▸ Assignment: The listing below should be written out again word for word, please.

▸ Supplied material:
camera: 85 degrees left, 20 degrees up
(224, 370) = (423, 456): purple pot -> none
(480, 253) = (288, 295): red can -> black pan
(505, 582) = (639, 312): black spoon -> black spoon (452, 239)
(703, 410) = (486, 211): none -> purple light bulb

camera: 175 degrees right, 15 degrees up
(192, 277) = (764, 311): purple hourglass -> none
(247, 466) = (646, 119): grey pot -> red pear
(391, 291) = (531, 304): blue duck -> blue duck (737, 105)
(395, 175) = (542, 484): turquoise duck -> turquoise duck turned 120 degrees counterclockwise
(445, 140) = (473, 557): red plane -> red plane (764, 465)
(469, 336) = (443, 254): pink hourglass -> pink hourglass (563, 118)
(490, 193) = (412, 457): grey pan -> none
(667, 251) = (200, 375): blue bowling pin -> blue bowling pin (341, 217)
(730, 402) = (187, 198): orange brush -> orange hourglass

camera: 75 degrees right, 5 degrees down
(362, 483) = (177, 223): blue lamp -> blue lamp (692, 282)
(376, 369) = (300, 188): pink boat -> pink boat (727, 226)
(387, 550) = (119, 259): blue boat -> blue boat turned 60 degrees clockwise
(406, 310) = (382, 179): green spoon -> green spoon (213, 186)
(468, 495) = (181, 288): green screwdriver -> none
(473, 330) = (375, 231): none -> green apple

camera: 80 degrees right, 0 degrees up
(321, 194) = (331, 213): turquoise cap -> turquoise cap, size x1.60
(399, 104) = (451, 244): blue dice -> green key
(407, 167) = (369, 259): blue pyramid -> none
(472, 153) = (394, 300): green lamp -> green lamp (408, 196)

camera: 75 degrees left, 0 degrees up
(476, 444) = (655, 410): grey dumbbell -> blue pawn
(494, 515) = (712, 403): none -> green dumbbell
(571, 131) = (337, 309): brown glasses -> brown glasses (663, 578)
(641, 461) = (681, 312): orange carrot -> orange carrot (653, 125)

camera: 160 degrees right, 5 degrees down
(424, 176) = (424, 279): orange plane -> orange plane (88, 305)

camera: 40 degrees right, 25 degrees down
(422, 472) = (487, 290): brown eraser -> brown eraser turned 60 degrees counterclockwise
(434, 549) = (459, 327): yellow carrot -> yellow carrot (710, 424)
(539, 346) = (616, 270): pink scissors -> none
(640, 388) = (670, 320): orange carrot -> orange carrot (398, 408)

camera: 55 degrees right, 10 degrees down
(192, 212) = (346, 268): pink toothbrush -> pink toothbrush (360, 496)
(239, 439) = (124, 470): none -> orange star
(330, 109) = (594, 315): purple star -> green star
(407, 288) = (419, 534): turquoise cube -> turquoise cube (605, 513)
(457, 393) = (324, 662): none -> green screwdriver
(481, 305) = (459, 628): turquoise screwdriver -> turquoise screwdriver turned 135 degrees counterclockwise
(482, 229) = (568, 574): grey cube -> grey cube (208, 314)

▸ Completed exercise:
camera: 85 degrees left, 20 degrees up
(224, 370) = (423, 456): purple pot -> none
(480, 253) = (288, 295): red can -> black pan
(505, 582) = (639, 312): black spoon -> black spoon (452, 239)
(703, 410) = (486, 211): none -> purple light bulb

camera: 175 degrees right, 15 degrees up
(192, 277) = (764, 311): purple hourglass -> none
(247, 466) = (646, 119): grey pot -> red pear
(391, 291) = (531, 304): blue duck -> blue duck (737, 105)
(395, 175) = (542, 484): turquoise duck -> turquoise duck turned 120 degrees counterclockwise
(445, 140) = (473, 557): red plane -> red plane (764, 465)
(469, 336) = (443, 254): pink hourglass -> pink hourglass (563, 118)
(490, 193) = (412, 457): grey pan -> none
(667, 251) = (200, 375): blue bowling pin -> blue bowling pin (341, 217)
(730, 402) = (187, 198): orange brush -> orange hourglass

camera: 75 degrees right, 5 degrees down
(362, 483) = (177, 223): blue lamp -> blue lamp (692, 282)
(376, 369) = (300, 188): pink boat -> pink boat (727, 226)
(387, 550) = (119, 259): blue boat -> blue boat turned 60 degrees clockwise
(406, 310) = (382, 179): green spoon -> green spoon (213, 186)
(468, 495) = (181, 288): green screwdriver -> none
(473, 330) = (375, 231): none -> green apple

camera: 80 degrees right, 0 degrees up
(321, 194) = (331, 213): turquoise cap -> turquoise cap, size x1.60
(399, 104) = (451, 244): blue dice -> green key
(407, 167) = (369, 259): blue pyramid -> none
(472, 153) = (394, 300): green lamp -> green lamp (408, 196)

camera: 75 degrees left, 0 degrees up
(476, 444) = (655, 410): grey dumbbell -> blue pawn
(494, 515) = (712, 403): none -> green dumbbell
(571, 131) = (337, 309): brown glasses -> brown glasses (663, 578)
(641, 461) = (681, 312): orange carrot -> orange carrot (653, 125)

camera: 160 degrees right, 5 degrees down
(424, 176) = (424, 279): orange plane -> orange plane (88, 305)

camera: 40 degrees right, 25 degrees down
(422, 472) = (487, 290): brown eraser -> brown eraser turned 60 degrees counterclockwise
(434, 549) = (459, 327): yellow carrot -> yellow carrot (710, 424)
(539, 346) = (616, 270): pink scissors -> none
(640, 388) = (670, 320): orange carrot -> orange carrot (398, 408)

camera: 55 degrees right, 10 degrees down
(192, 212) = (346, 268): pink toothbrush -> pink toothbrush (360, 496)
(239, 439) = (124, 470): none -> orange star
(330, 109) = (594, 315): purple star -> green star
(407, 288) = (419, 534): turquoise cube -> turquoise cube (605, 513)
(457, 393) = (324, 662): none -> green screwdriver
(481, 305) = (459, 628): turquoise screwdriver -> turquoise screwdriver turned 135 degrees counterclockwise
(482, 229) = (568, 574): grey cube -> grey cube (208, 314)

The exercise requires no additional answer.